━━ Data for processing
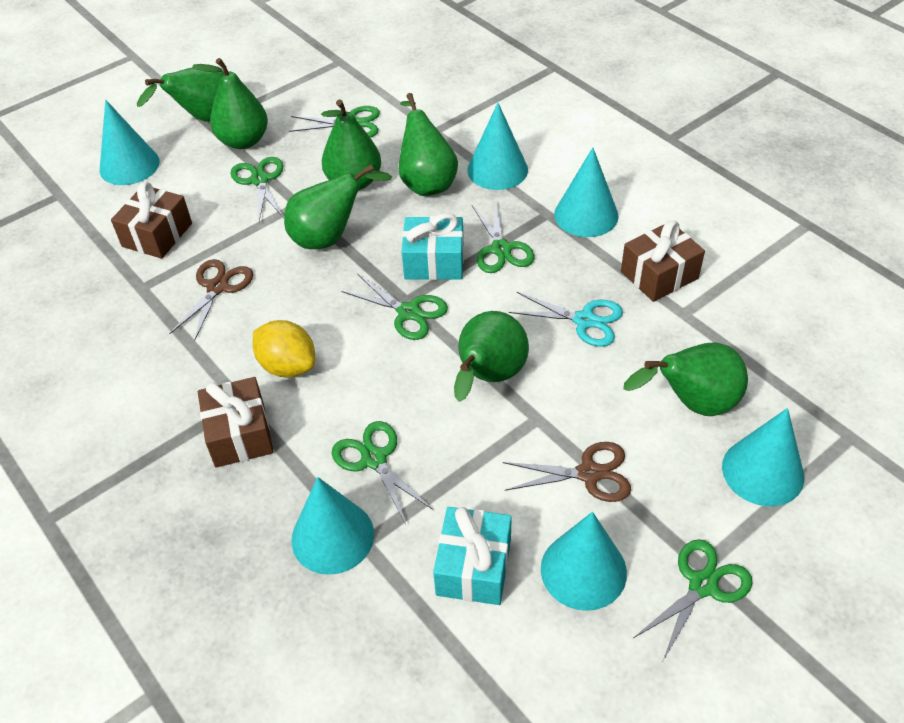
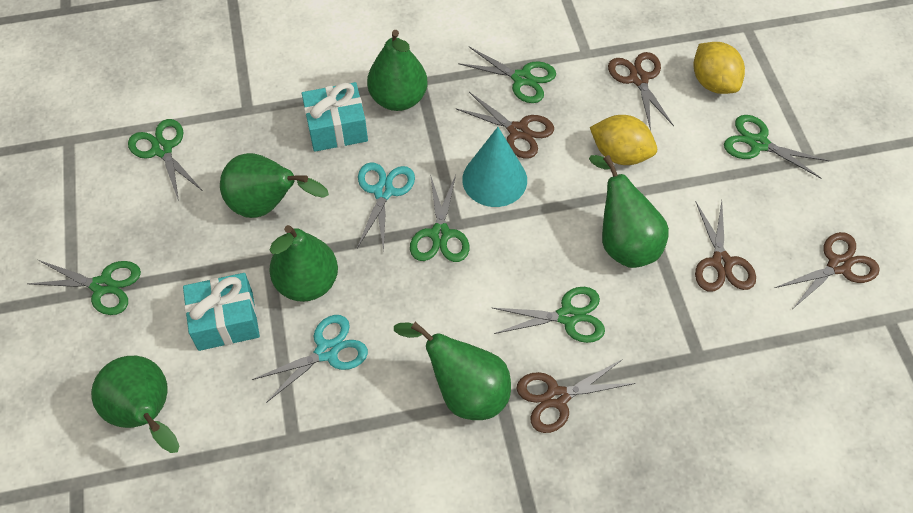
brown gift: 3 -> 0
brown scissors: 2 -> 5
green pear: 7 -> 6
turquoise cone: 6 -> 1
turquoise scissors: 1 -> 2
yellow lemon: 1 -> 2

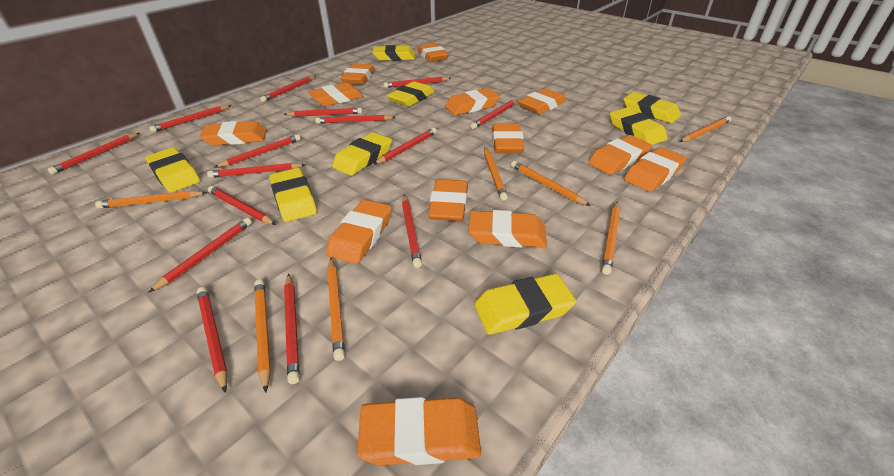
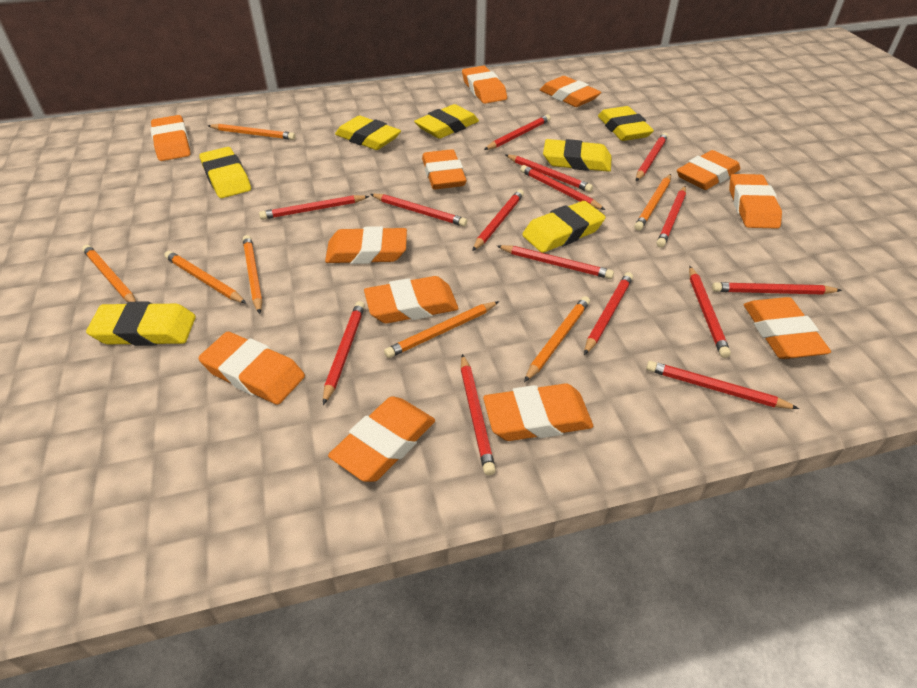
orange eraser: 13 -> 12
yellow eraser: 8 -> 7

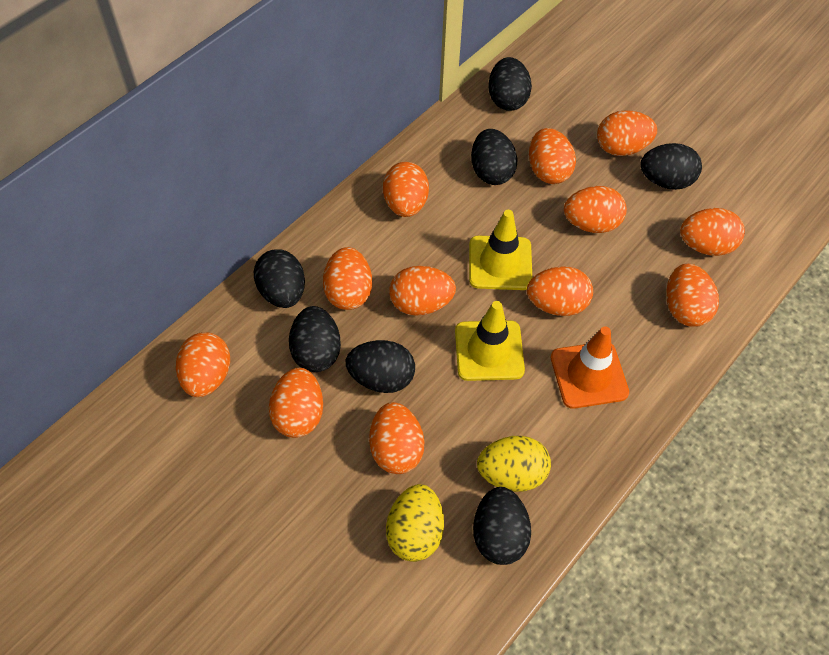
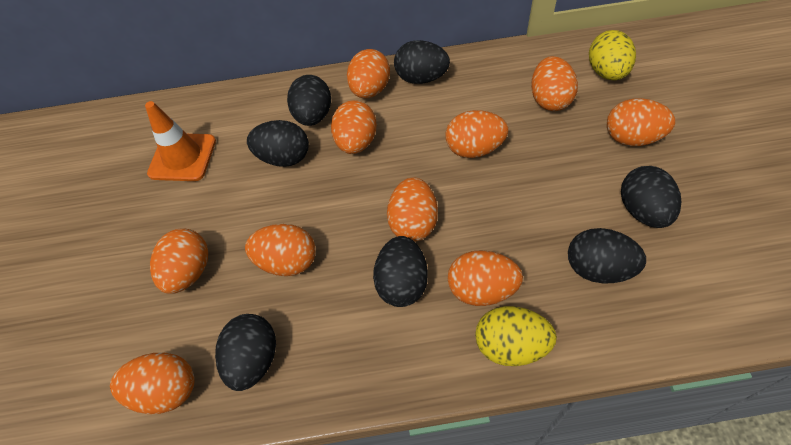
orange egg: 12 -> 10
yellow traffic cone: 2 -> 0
━━━━
§ What is being asked
Repeat exactly the lines from the one containing "orange eraser: 13 -> 12" through the last line of the records above, both included, and leave out the pictures.

§ Output for this task
orange eraser: 13 -> 12
yellow eraser: 8 -> 7

orange egg: 12 -> 10
yellow traffic cone: 2 -> 0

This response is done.